== Data shown ==
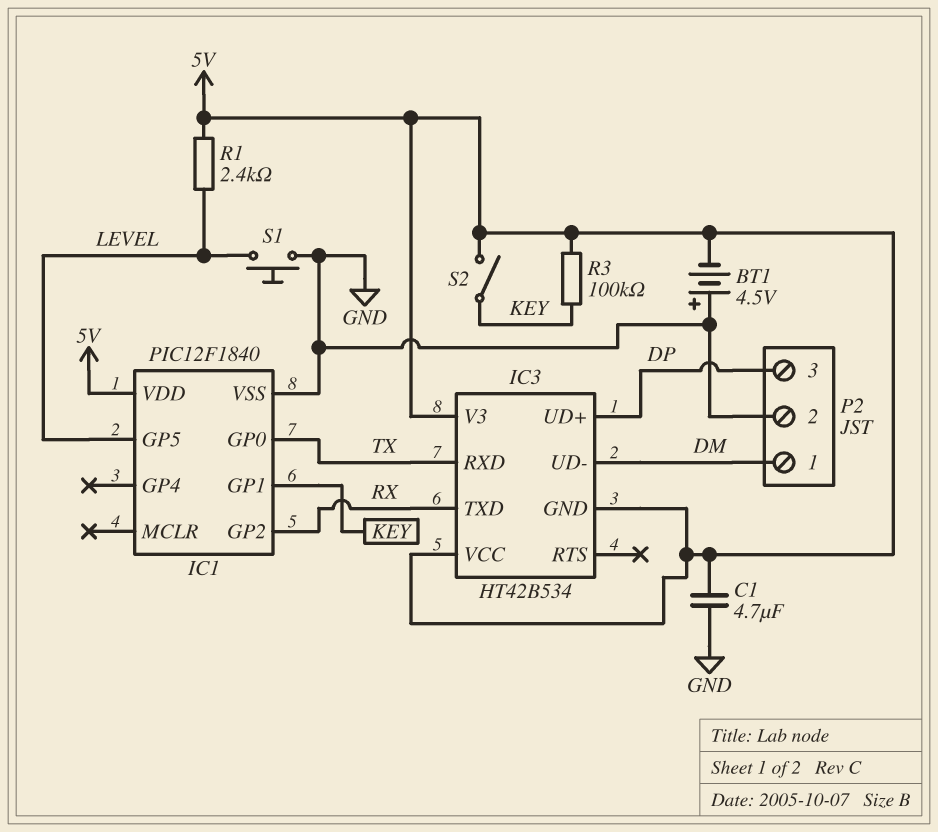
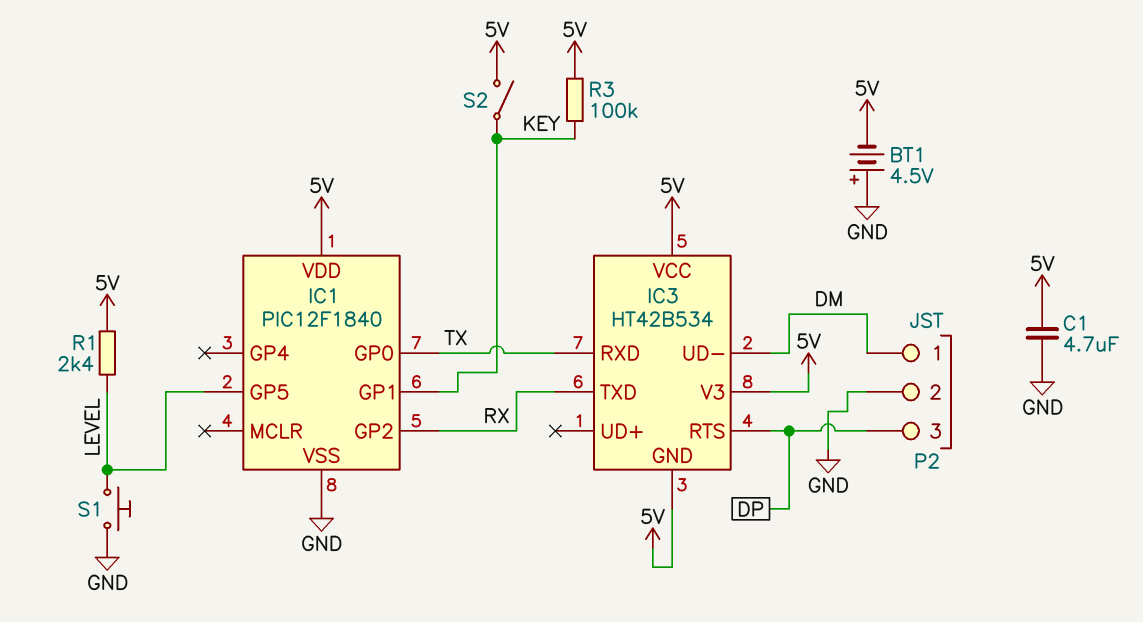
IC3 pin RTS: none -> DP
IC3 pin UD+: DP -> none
===
== Data shown ==
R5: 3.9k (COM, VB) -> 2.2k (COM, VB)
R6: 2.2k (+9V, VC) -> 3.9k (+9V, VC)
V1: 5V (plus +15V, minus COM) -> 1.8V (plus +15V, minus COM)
===
== Data shown ==
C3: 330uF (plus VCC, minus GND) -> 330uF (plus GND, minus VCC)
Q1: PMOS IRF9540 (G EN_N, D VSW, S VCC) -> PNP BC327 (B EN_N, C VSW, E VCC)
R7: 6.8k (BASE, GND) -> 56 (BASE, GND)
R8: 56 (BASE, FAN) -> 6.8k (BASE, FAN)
===
## [Work to be completed]
Every line above from the line with "C3: 330uF (plus" to the line with "R8: 56 (BASE, FAN) -> 6.8k (BASE, FAN)" is wanted, ends included; write them out exactly and add no other line.

## [Result below]
C3: 330uF (plus VCC, minus GND) -> 330uF (plus GND, minus VCC)
Q1: PMOS IRF9540 (G EN_N, D VSW, S VCC) -> PNP BC327 (B EN_N, C VSW, E VCC)
R7: 6.8k (BASE, GND) -> 56 (BASE, GND)
R8: 56 (BASE, FAN) -> 6.8k (BASE, FAN)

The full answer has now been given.